■ Work to complete
Copy each line of the listing below exactly and drop the images.

■ Excerpted records

BEGIN

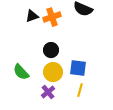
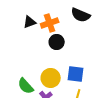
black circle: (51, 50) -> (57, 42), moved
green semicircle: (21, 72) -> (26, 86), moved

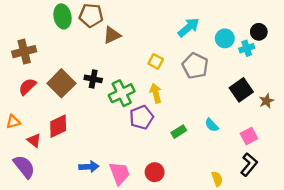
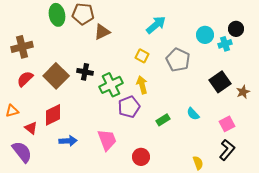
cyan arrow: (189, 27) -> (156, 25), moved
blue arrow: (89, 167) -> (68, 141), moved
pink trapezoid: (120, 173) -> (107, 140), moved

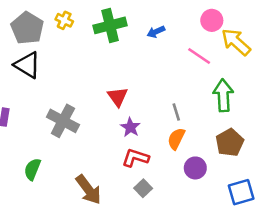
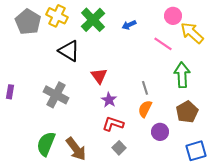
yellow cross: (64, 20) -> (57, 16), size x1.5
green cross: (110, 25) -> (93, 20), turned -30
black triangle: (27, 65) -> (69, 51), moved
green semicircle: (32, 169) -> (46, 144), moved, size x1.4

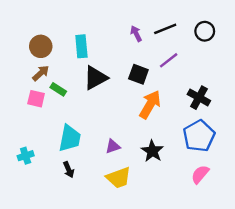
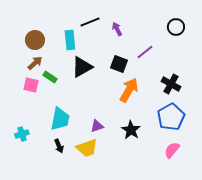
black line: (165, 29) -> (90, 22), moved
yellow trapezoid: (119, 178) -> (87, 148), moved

END

■ Task output
black circle: (51, 50) -> (57, 42), moved
green semicircle: (21, 72) -> (26, 86), moved

cyan arrow: (189, 27) -> (156, 25), moved
blue arrow: (89, 167) -> (68, 141), moved
pink trapezoid: (120, 173) -> (107, 140), moved

yellow cross: (64, 20) -> (57, 16), size x1.5
green cross: (110, 25) -> (93, 20), turned -30
black triangle: (27, 65) -> (69, 51), moved
green semicircle: (32, 169) -> (46, 144), moved, size x1.4

black line: (165, 29) -> (90, 22), moved
yellow trapezoid: (119, 178) -> (87, 148), moved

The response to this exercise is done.